*** MATERIAL SUPPLIED Section Begins ***
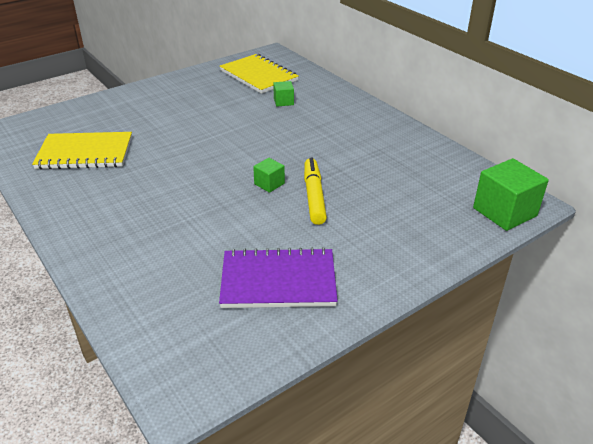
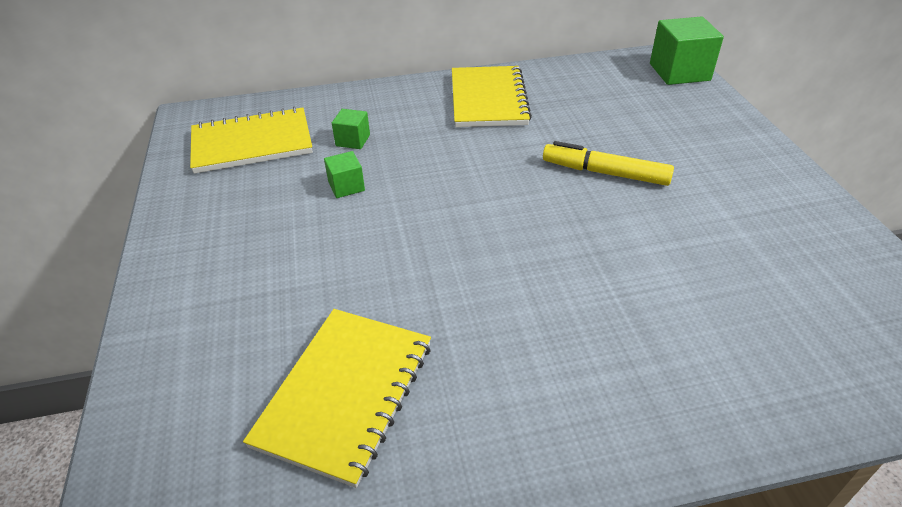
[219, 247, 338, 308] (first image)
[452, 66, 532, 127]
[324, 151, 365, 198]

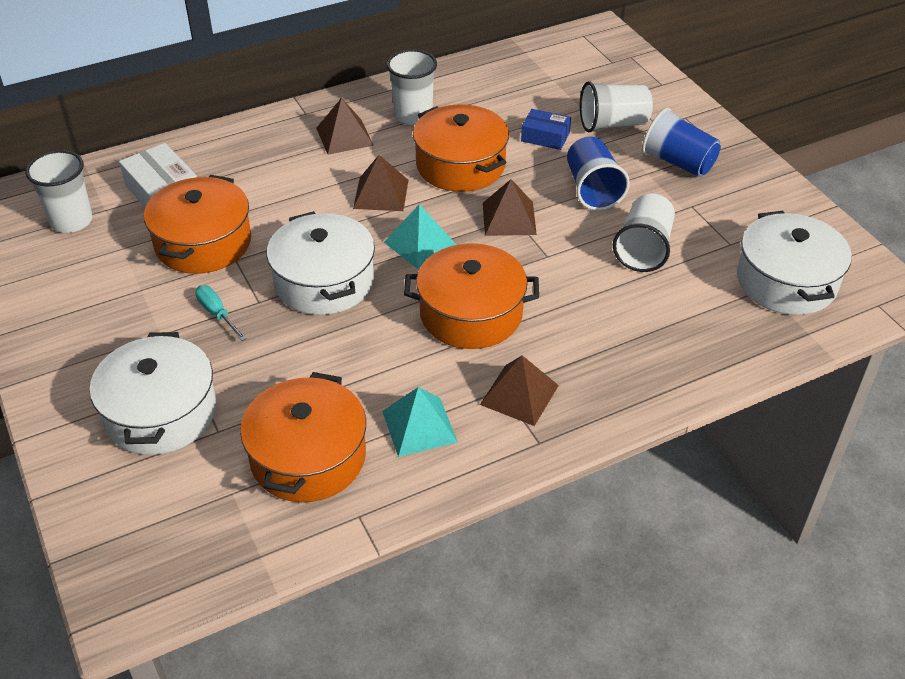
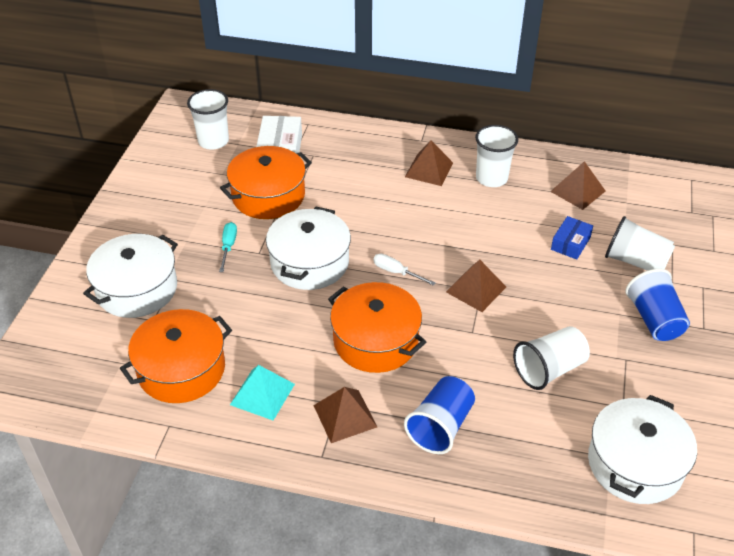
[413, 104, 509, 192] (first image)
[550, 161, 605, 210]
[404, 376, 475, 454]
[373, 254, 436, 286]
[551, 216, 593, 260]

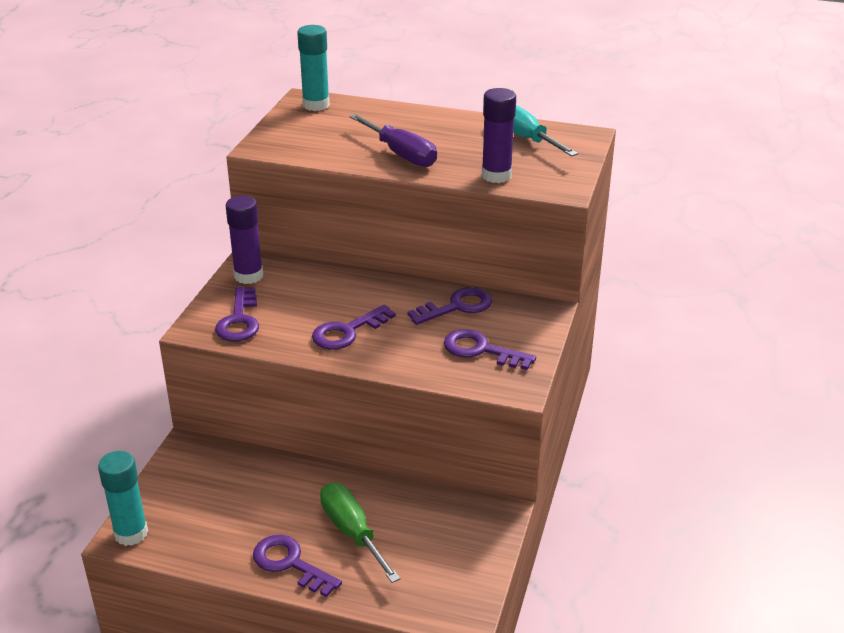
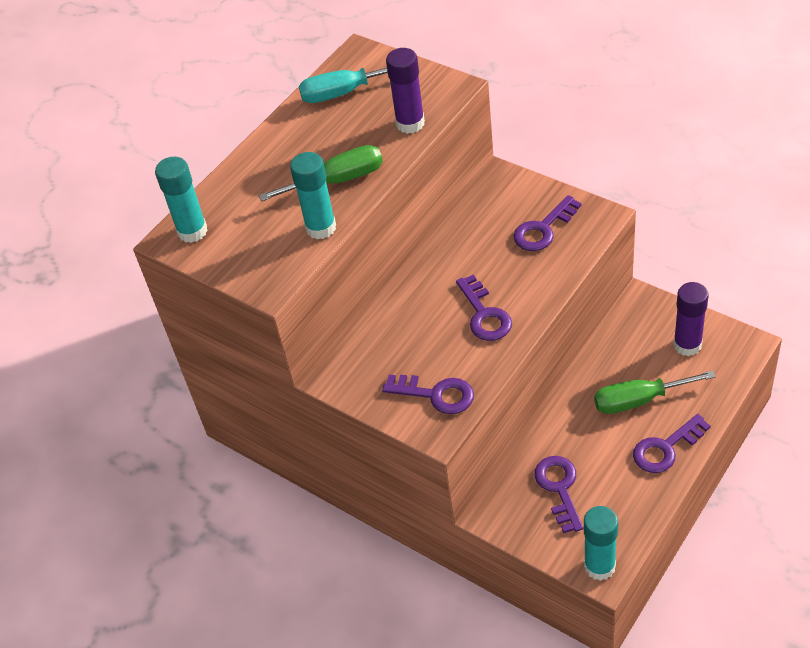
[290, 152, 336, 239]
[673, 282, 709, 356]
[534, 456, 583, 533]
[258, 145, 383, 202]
*** MATERIAL SUPPLIED Section Ends ***
§ WORK INSTRUCTION:
Copy each line of the entries that includes the word "image".

§ TASK RESULT:
[219, 247, 338, 308] (first image)
[413, 104, 509, 192] (first image)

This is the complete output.